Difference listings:
**********

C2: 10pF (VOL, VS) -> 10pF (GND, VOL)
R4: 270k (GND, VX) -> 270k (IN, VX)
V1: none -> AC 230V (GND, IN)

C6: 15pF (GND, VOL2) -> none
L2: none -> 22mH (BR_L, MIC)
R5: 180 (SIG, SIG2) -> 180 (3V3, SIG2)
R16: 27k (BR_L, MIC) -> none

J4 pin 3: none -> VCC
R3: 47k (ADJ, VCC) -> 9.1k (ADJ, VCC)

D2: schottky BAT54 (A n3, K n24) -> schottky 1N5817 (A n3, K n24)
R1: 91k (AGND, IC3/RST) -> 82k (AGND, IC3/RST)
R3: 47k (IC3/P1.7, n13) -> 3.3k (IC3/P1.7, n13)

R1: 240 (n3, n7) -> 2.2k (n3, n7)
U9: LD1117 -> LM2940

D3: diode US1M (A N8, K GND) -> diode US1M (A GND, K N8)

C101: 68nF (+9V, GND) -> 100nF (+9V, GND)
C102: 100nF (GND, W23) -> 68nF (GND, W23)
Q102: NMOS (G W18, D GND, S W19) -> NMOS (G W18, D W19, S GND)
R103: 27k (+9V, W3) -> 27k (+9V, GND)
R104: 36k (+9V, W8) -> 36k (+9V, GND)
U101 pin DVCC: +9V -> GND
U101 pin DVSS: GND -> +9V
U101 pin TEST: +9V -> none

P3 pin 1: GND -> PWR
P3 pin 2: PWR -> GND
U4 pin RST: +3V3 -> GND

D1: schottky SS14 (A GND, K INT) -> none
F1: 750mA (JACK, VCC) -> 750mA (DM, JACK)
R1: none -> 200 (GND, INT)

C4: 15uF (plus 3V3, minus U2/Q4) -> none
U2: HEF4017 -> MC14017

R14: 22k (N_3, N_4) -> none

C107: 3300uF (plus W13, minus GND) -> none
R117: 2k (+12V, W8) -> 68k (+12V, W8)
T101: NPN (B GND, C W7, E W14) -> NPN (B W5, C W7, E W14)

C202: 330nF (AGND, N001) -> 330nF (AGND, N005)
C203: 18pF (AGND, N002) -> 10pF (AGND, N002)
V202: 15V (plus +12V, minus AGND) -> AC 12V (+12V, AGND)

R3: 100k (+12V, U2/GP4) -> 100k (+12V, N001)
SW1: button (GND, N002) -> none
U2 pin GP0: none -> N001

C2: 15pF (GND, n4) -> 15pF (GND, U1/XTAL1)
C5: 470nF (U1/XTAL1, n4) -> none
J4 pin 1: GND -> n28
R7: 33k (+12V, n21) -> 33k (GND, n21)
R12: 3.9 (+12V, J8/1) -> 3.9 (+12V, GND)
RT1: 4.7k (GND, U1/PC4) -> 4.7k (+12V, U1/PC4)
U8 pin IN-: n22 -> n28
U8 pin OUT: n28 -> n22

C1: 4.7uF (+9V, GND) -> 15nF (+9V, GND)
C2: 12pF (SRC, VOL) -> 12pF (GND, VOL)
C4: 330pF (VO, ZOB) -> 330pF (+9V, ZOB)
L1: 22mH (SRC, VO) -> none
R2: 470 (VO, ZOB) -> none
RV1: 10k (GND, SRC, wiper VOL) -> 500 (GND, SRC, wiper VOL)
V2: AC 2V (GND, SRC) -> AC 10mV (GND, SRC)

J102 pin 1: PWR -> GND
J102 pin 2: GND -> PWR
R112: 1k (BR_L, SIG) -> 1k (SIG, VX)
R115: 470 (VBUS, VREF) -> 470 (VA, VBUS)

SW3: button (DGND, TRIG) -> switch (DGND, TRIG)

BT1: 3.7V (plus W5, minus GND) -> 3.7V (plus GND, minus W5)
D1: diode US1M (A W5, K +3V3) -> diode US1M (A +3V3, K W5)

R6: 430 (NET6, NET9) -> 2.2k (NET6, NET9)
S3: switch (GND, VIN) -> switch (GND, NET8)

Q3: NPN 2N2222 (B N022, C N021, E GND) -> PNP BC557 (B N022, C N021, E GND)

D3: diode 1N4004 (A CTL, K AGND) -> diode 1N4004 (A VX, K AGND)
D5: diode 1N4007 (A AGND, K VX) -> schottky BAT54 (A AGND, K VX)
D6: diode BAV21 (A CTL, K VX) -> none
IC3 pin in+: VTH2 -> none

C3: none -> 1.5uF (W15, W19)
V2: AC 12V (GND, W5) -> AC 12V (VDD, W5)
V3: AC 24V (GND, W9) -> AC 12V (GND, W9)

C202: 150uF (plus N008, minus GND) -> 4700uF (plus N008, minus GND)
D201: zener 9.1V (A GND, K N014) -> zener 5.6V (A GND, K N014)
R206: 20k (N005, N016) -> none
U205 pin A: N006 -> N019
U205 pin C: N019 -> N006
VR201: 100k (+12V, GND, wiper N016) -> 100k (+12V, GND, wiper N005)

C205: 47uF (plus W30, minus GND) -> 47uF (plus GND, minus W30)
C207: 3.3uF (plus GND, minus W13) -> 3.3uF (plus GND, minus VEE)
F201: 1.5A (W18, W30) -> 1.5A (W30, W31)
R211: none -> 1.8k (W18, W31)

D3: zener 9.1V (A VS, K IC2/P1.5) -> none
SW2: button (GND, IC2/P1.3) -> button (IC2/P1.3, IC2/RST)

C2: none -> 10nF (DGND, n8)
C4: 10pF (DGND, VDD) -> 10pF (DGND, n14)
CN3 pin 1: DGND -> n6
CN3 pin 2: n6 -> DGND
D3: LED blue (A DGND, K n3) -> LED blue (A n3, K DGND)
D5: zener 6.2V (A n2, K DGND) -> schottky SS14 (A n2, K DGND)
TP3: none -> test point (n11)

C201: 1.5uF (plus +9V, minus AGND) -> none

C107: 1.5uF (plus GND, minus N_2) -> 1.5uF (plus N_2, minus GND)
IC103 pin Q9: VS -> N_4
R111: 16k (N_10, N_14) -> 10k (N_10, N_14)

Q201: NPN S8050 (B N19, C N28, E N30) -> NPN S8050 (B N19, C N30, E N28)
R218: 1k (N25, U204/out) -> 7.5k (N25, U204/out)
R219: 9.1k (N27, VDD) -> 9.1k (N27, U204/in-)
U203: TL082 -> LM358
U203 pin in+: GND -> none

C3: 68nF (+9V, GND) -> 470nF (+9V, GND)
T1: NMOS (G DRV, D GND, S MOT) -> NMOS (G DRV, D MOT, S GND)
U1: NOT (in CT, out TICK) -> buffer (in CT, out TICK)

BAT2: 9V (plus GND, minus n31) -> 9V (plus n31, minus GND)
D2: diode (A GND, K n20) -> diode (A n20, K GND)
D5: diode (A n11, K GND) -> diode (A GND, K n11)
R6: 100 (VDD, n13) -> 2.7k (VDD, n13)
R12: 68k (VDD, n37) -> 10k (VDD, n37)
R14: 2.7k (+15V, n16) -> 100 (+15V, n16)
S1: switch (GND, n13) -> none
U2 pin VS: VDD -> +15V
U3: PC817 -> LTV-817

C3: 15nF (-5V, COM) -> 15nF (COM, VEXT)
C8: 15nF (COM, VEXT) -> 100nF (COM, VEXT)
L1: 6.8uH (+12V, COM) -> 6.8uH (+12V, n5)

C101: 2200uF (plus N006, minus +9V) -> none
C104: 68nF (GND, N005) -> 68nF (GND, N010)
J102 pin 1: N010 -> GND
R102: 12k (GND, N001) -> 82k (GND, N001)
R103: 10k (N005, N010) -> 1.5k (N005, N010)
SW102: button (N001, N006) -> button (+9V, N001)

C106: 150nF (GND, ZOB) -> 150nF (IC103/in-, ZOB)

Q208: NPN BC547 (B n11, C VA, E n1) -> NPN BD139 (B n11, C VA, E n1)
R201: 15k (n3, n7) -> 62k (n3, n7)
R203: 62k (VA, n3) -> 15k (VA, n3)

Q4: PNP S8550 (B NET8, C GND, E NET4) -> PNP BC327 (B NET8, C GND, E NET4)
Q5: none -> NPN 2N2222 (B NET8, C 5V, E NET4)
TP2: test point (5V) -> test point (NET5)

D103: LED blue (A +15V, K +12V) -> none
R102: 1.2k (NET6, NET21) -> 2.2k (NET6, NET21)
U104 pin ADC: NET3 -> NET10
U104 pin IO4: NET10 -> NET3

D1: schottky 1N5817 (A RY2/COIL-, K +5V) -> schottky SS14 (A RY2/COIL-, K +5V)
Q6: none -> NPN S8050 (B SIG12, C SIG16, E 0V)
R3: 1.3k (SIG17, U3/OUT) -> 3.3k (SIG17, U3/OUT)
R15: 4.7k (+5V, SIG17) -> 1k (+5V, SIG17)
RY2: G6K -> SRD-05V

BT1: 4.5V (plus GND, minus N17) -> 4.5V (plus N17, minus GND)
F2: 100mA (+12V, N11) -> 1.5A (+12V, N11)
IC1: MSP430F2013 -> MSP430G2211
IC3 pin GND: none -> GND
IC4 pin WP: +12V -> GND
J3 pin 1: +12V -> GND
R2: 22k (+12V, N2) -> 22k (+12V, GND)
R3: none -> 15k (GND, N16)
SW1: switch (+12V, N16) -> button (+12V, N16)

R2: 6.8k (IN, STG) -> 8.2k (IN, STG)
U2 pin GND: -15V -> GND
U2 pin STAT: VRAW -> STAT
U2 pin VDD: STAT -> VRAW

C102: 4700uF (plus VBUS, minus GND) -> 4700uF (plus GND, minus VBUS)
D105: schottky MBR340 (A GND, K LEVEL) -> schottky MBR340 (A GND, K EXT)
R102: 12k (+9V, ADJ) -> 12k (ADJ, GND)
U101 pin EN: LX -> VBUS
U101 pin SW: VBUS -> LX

**********

◆ TRY IT ◆
Check each line of the records for "VRAW" and copy the ones that contain it.

◆ YOUR RESPONSE ◆
U2 pin STAT: VRAW -> STAT
U2 pin VDD: STAT -> VRAW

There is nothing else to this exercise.